- [Source data]
-=-=-
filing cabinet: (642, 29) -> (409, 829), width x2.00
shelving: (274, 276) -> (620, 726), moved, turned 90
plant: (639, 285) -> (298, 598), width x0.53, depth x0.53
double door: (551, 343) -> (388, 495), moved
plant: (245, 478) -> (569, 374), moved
-=-=-
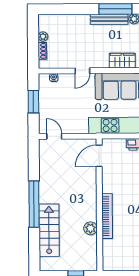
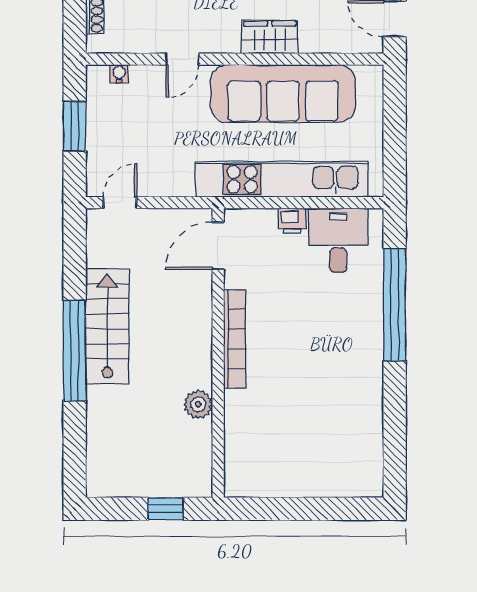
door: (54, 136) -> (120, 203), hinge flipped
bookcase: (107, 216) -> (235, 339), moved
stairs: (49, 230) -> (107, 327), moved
-=-=-
- [What you will do]
Among the lines above, return each one holding the string "width".

- [Task result]
filing cabinet: (642, 29) -> (409, 829), width x2.00
plant: (639, 285) -> (298, 598), width x0.53, depth x0.53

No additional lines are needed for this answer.